Job: Copy out the listing that follows in its entirety, keeping it exactly the same.

Raw data:
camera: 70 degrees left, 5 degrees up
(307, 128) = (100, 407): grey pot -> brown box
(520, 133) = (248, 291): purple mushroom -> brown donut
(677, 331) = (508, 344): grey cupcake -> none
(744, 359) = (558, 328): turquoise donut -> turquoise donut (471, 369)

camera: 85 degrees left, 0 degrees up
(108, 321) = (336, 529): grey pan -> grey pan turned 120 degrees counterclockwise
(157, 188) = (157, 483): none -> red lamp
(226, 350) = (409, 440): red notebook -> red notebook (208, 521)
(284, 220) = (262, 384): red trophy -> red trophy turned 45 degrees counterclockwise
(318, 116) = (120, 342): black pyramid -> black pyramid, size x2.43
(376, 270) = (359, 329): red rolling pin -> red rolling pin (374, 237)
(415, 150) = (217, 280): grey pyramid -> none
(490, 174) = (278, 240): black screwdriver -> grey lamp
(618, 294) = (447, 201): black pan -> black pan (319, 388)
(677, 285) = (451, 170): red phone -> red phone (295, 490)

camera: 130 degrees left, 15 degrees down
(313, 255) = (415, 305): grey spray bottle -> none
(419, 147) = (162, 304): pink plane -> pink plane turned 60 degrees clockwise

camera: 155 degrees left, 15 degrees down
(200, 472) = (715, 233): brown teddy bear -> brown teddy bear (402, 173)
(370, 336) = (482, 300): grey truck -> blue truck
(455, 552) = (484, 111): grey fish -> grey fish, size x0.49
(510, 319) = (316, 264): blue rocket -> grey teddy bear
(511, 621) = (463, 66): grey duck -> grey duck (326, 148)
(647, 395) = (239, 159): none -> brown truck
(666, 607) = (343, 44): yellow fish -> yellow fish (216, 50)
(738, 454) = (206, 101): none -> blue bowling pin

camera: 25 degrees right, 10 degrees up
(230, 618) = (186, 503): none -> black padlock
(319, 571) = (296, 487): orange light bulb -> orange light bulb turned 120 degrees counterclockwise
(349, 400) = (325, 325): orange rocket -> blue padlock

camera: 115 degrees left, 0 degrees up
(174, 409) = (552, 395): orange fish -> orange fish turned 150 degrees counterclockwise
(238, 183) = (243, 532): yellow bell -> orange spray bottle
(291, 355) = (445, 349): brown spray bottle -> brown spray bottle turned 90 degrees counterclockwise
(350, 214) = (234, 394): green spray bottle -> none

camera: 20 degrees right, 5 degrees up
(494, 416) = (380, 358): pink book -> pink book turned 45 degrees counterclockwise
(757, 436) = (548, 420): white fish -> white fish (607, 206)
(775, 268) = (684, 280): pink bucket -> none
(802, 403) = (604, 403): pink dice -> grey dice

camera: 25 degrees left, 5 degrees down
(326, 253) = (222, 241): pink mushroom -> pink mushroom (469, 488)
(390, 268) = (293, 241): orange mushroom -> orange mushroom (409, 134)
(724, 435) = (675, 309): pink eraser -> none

Response area:
camera: 70 degrees left, 5 degrees up
(307, 128) = (100, 407): grey pot -> brown box
(520, 133) = (248, 291): purple mushroom -> brown donut
(677, 331) = (508, 344): grey cupcake -> none
(744, 359) = (558, 328): turquoise donut -> turquoise donut (471, 369)

camera: 85 degrees left, 0 degrees up
(108, 321) = (336, 529): grey pan -> grey pan turned 120 degrees counterclockwise
(157, 188) = (157, 483): none -> red lamp
(226, 350) = (409, 440): red notebook -> red notebook (208, 521)
(284, 220) = (262, 384): red trophy -> red trophy turned 45 degrees counterclockwise
(318, 116) = (120, 342): black pyramid -> black pyramid, size x2.43
(376, 270) = (359, 329): red rolling pin -> red rolling pin (374, 237)
(415, 150) = (217, 280): grey pyramid -> none
(490, 174) = (278, 240): black screwdriver -> grey lamp
(618, 294) = (447, 201): black pan -> black pan (319, 388)
(677, 285) = (451, 170): red phone -> red phone (295, 490)

camera: 130 degrees left, 15 degrees down
(313, 255) = (415, 305): grey spray bottle -> none
(419, 147) = (162, 304): pink plane -> pink plane turned 60 degrees clockwise

camera: 155 degrees left, 15 degrees down
(200, 472) = (715, 233): brown teddy bear -> brown teddy bear (402, 173)
(370, 336) = (482, 300): grey truck -> blue truck
(455, 552) = (484, 111): grey fish -> grey fish, size x0.49
(510, 319) = (316, 264): blue rocket -> grey teddy bear
(511, 621) = (463, 66): grey duck -> grey duck (326, 148)
(647, 395) = (239, 159): none -> brown truck
(666, 607) = (343, 44): yellow fish -> yellow fish (216, 50)
(738, 454) = (206, 101): none -> blue bowling pin

camera: 25 degrees right, 10 degrees up
(230, 618) = (186, 503): none -> black padlock
(319, 571) = (296, 487): orange light bulb -> orange light bulb turned 120 degrees counterclockwise
(349, 400) = (325, 325): orange rocket -> blue padlock

camera: 115 degrees left, 0 degrees up
(174, 409) = (552, 395): orange fish -> orange fish turned 150 degrees counterclockwise
(238, 183) = (243, 532): yellow bell -> orange spray bottle
(291, 355) = (445, 349): brown spray bottle -> brown spray bottle turned 90 degrees counterclockwise
(350, 214) = (234, 394): green spray bottle -> none

camera: 20 degrees right, 5 degrees up
(494, 416) = (380, 358): pink book -> pink book turned 45 degrees counterclockwise
(757, 436) = (548, 420): white fish -> white fish (607, 206)
(775, 268) = (684, 280): pink bucket -> none
(802, 403) = (604, 403): pink dice -> grey dice

camera: 25 degrees left, 5 degrees down
(326, 253) = (222, 241): pink mushroom -> pink mushroom (469, 488)
(390, 268) = (293, 241): orange mushroom -> orange mushroom (409, 134)
(724, 435) = (675, 309): pink eraser -> none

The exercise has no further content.